> Description of the task:
Please pick out every line in the listing below that contains the word "black". Case counts.

> Task input:

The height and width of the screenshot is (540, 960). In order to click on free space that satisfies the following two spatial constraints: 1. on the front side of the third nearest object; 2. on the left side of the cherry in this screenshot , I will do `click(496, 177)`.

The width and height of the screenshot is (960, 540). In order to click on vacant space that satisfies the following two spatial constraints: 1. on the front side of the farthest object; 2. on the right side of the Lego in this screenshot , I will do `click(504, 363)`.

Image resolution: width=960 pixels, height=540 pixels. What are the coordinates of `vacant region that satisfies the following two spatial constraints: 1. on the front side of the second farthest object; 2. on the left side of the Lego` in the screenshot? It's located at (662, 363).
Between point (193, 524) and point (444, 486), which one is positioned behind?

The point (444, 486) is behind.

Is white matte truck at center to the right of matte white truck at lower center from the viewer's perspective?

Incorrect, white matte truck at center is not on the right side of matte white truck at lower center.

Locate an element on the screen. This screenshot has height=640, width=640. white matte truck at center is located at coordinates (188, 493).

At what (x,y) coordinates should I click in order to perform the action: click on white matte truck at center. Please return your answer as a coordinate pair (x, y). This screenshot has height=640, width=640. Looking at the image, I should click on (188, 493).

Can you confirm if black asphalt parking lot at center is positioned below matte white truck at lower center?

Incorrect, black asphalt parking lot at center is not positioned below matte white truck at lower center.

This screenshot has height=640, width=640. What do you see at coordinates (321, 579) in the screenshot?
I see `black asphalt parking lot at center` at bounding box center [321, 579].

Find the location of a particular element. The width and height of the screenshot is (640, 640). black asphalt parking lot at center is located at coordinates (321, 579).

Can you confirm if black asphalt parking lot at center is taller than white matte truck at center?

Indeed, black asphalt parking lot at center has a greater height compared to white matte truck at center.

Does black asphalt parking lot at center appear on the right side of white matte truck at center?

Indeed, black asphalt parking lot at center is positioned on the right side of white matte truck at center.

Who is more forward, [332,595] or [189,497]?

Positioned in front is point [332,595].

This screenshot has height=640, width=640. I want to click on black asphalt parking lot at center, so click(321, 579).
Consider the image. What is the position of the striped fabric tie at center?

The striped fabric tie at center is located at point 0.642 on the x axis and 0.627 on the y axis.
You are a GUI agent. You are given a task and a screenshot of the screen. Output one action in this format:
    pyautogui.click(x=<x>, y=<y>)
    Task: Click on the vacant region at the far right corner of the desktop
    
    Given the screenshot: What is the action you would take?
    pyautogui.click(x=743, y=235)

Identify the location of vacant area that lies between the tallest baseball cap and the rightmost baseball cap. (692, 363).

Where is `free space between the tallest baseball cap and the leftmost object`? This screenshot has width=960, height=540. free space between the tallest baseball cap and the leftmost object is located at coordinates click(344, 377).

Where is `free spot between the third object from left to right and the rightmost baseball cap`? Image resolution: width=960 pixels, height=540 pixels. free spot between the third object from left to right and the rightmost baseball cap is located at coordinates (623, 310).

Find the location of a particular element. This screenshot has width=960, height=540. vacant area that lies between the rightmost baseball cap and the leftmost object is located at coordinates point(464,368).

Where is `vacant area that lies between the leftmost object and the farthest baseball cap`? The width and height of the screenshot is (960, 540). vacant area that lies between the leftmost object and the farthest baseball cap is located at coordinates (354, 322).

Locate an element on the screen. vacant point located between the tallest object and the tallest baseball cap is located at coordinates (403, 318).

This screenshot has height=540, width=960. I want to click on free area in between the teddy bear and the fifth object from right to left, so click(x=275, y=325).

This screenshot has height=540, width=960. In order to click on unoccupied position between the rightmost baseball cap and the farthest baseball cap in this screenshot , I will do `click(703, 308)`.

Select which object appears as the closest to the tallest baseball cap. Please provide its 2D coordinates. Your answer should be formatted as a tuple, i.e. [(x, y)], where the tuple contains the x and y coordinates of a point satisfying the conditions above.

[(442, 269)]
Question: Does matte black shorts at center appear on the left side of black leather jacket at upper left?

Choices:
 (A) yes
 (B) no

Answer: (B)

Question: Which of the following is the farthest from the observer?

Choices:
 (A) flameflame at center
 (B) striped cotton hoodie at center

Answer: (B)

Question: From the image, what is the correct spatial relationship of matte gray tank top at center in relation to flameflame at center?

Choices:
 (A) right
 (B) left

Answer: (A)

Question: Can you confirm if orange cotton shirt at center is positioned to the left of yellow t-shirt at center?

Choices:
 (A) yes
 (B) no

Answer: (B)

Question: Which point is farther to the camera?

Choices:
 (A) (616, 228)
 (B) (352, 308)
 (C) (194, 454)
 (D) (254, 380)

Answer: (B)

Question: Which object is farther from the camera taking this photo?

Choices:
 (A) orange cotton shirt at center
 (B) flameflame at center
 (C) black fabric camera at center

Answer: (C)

> Solution:
Can you confirm if black asphalt parking lot at center is positioned below matte white truck at lower center?
Incorrect, black asphalt parking lot at center is not positioned below matte white truck at lower center.
I see `black asphalt parking lot at center` at bounding box center [321, 579].
Find the location of a particular element. The width and height of the screenshot is (640, 640). black asphalt parking lot at center is located at coordinates (321, 579).
Can you confirm if black asphalt parking lot at center is taller than white matte truck at center?
Indeed, black asphalt parking lot at center has a greater height compared to white matte truck at center.
Does black asphalt parking lot at center appear on the right side of white matte truck at center?
Indeed, black asphalt parking lot at center is positioned on the right side of white matte truck at center.
This screenshot has height=640, width=640. I want to click on black asphalt parking lot at center, so click(321, 579).
Question: Does matte black shorts at center appear on the left side of black leather jacket at upper left?
 (C) black fabric camera at center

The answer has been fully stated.